The number of lines below that contain the word "degrees" is all that the answer should hold.

*** Opening of Data section ***

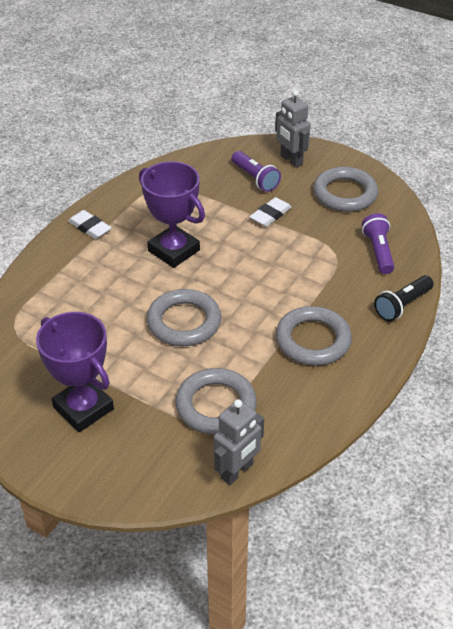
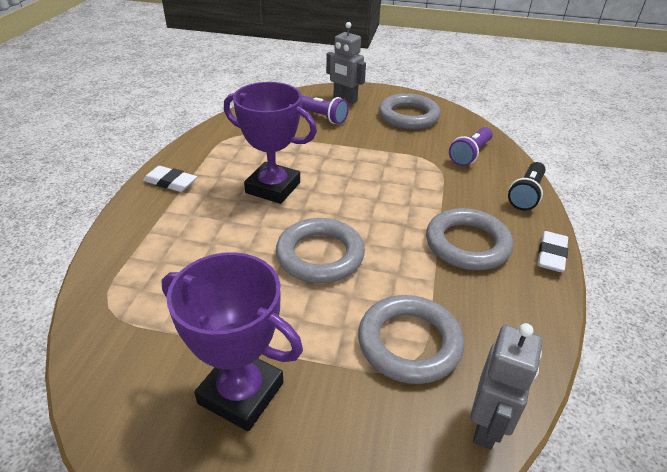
camera: 20 degrees left, 5 degrees down
(270, 215) = (352, 142): white eraser -> white eraser (551, 255)
(378, 251) = (470, 154): purple flashlight -> purple flashlight turned 120 degrees counterclockwise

*** Close of Data section ***

**Task answer**:
2